> _Problem_
Please give the lines of the material below, from the line with "In the second" up to and including the last line, as a Markdown table with the columns Row and Material line, leaving out blank lines and pictures.

%%

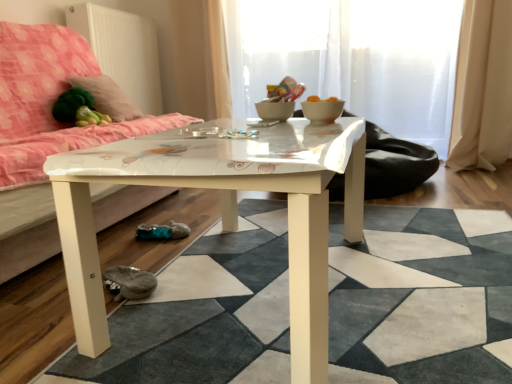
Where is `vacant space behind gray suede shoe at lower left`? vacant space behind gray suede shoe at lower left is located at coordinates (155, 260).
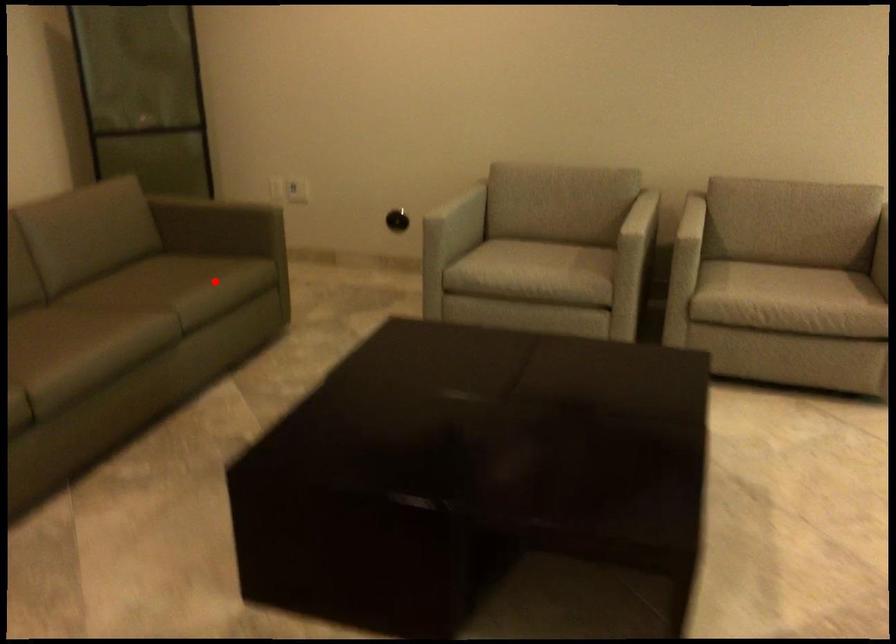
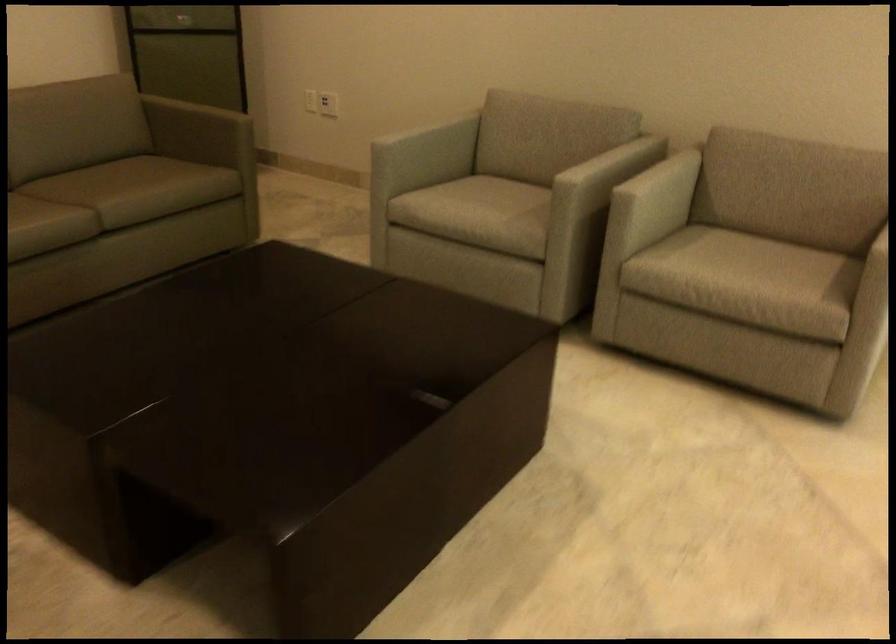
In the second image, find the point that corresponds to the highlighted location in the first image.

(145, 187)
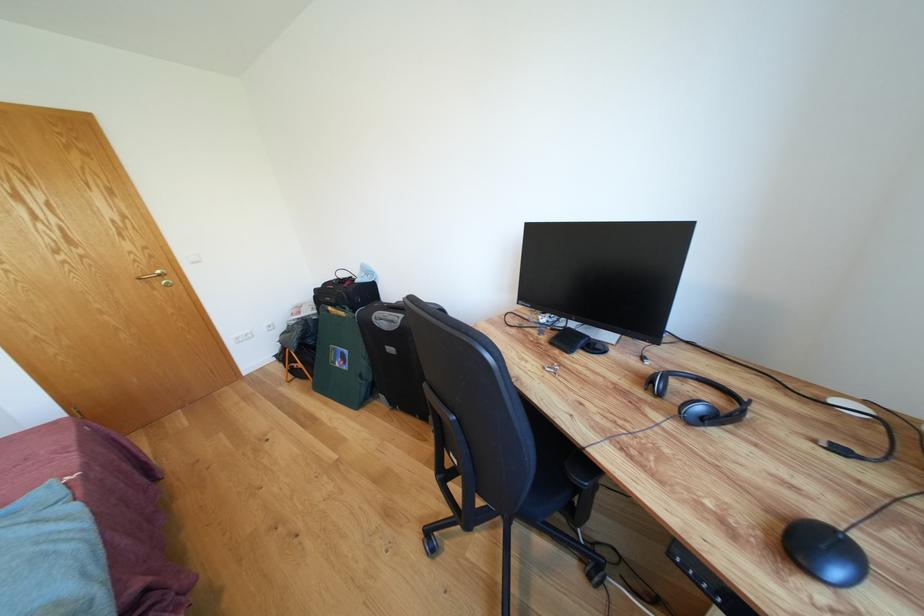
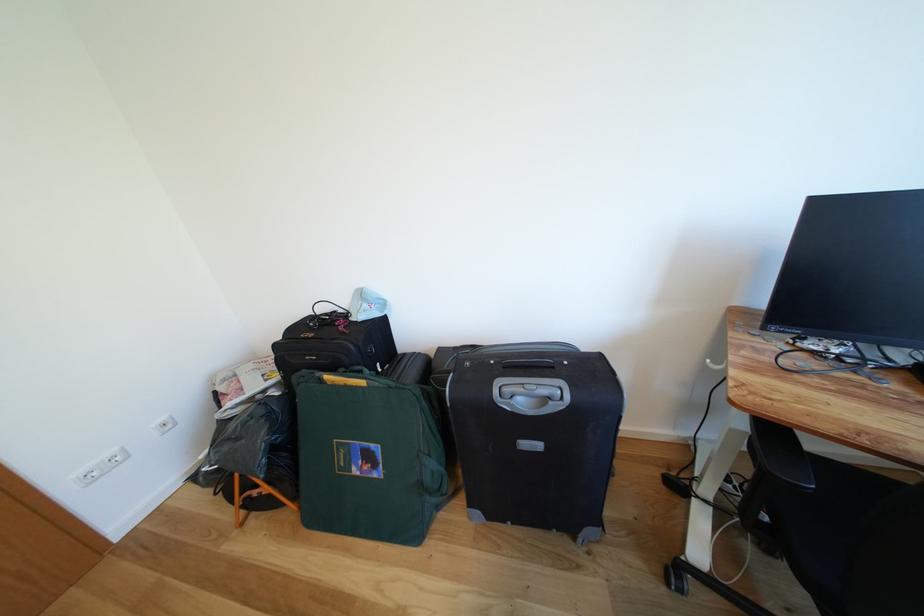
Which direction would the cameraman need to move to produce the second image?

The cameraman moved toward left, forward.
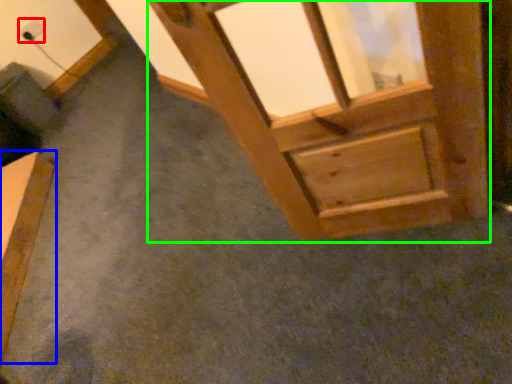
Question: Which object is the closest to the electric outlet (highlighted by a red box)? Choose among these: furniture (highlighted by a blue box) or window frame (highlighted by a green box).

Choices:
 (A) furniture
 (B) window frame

%%

> _Answer to the problem_
| Row | Material line |
|---|---|
| 1 | In the second image, find the point that corresponds to the highlighted location in the first image. |
| 2 | (145, 187) |
| 3 | Which direction would the cameraman need to move to produce the second image? |
| 4 | The cameraman moved toward left, forward. |
| 5 | Question: Which object is the closest to the electric outlet (highlighted by a red box)? Choose among these: furniture (highlighted by a blue box) or window frame (highlighted by a green box). |
| 6 | Choices: |
| 7 |  (A) furniture |
| 8 |  (B) window frame |